**How to complete this task**
In the entries that follow, the lines from the one with "R6: none -> 68k (5V, VI)" through the one with "R3: 18k (COM, n15) -> 18k (P3/2, n15)" are the ones to write out, exactly and with both ends included. Nothing else should appear.

**Task input**
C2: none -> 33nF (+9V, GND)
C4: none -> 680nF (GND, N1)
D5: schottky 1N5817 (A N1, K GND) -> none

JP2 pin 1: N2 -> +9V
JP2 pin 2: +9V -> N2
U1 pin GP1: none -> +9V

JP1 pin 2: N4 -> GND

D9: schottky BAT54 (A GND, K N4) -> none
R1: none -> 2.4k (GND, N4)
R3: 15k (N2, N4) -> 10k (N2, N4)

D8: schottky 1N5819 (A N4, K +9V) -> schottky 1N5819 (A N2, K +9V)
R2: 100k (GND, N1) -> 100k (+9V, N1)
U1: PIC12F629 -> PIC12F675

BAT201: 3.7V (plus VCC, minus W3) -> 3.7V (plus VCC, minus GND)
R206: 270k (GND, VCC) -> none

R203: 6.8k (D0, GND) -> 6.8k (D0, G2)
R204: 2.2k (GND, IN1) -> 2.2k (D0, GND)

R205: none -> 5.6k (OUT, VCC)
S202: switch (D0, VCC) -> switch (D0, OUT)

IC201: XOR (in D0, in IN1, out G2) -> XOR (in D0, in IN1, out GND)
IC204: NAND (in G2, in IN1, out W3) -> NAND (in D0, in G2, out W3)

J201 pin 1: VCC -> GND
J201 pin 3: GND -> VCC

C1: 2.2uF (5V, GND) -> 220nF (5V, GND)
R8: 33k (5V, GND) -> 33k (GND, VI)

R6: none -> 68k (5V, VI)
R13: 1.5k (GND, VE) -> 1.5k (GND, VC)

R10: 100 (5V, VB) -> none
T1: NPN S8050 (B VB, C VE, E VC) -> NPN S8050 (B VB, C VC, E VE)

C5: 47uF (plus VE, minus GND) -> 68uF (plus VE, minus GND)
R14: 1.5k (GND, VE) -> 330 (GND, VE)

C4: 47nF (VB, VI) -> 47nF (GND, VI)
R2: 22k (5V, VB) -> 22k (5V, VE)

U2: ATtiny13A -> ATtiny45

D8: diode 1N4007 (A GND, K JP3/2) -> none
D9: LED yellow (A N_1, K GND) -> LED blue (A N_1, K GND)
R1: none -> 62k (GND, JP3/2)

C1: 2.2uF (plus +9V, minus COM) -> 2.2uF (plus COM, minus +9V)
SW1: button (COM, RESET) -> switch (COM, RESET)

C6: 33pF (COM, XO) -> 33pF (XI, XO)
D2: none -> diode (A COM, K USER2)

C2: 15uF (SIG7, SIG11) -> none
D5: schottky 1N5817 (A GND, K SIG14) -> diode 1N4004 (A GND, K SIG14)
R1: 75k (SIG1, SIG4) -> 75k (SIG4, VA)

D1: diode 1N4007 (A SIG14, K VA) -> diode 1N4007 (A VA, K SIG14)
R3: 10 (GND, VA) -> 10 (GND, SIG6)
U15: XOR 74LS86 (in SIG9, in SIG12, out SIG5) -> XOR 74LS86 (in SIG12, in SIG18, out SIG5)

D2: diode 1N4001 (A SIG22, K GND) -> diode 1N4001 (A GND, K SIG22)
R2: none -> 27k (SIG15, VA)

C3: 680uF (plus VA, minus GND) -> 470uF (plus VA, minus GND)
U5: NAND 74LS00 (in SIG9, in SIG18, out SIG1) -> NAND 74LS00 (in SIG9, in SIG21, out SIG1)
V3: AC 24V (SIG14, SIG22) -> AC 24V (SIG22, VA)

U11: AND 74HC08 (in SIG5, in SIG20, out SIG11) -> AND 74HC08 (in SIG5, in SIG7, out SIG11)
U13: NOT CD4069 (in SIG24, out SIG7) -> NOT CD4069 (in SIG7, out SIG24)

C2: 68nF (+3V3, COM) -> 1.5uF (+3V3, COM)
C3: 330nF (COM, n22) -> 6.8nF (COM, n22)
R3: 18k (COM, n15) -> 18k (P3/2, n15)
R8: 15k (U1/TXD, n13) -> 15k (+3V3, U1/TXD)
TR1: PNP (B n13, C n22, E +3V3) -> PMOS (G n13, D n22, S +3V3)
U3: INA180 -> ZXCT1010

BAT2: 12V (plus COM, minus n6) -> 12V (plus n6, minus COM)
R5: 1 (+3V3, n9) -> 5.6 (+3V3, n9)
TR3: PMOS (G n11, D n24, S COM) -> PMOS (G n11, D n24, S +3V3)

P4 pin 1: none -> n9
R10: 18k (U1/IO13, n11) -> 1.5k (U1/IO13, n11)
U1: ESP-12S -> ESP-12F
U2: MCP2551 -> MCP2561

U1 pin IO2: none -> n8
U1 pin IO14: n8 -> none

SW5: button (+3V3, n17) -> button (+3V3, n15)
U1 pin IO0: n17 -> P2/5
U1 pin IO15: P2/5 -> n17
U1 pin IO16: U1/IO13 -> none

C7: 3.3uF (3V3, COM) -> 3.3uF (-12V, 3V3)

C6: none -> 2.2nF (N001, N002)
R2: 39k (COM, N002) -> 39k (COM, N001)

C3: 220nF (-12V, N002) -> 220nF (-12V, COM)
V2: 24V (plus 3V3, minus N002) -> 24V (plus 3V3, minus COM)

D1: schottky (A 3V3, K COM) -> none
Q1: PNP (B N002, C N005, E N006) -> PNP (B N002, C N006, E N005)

**Your response**
R6: none -> 68k (5V, VI)
R13: 1.5k (GND, VE) -> 1.5k (GND, VC)

R10: 100 (5V, VB) -> none
T1: NPN S8050 (B VB, C VE, E VC) -> NPN S8050 (B VB, C VC, E VE)

C5: 47uF (plus VE, minus GND) -> 68uF (plus VE, minus GND)
R14: 1.5k (GND, VE) -> 330 (GND, VE)

C4: 47nF (VB, VI) -> 47nF (GND, VI)
R2: 22k (5V, VB) -> 22k (5V, VE)

U2: ATtiny13A -> ATtiny45

D8: diode 1N4007 (A GND, K JP3/2) -> none
D9: LED yellow (A N_1, K GND) -> LED blue (A N_1, K GND)
R1: none -> 62k (GND, JP3/2)

C1: 2.2uF (plus +9V, minus COM) -> 2.2uF (plus COM, minus +9V)
SW1: button (COM, RESET) -> switch (COM, RESET)

C6: 33pF (COM, XO) -> 33pF (XI, XO)
D2: none -> diode (A COM, K USER2)

C2: 15uF (SIG7, SIG11) -> none
D5: schottky 1N5817 (A GND, K SIG14) -> diode 1N4004 (A GND, K SIG14)
R1: 75k (SIG1, SIG4) -> 75k (SIG4, VA)

D1: diode 1N4007 (A SIG14, K VA) -> diode 1N4007 (A VA, K SIG14)
R3: 10 (GND, VA) -> 10 (GND, SIG6)
U15: XOR 74LS86 (in SIG9, in SIG12, out SIG5) -> XOR 74LS86 (in SIG12, in SIG18, out SIG5)

D2: diode 1N4001 (A SIG22, K GND) -> diode 1N4001 (A GND, K SIG22)
R2: none -> 27k (SIG15, VA)

C3: 680uF (plus VA, minus GND) -> 470uF (plus VA, minus GND)
U5: NAND 74LS00 (in SIG9, in SIG18, out SIG1) -> NAND 74LS00 (in SIG9, in SIG21, out SIG1)
V3: AC 24V (SIG14, SIG22) -> AC 24V (SIG22, VA)

U11: AND 74HC08 (in SIG5, in SIG20, out SIG11) -> AND 74HC08 (in SIG5, in SIG7, out SIG11)
U13: NOT CD4069 (in SIG24, out SIG7) -> NOT CD4069 (in SIG7, out SIG24)

C2: 68nF (+3V3, COM) -> 1.5uF (+3V3, COM)
C3: 330nF (COM, n22) -> 6.8nF (COM, n22)
R3: 18k (COM, n15) -> 18k (P3/2, n15)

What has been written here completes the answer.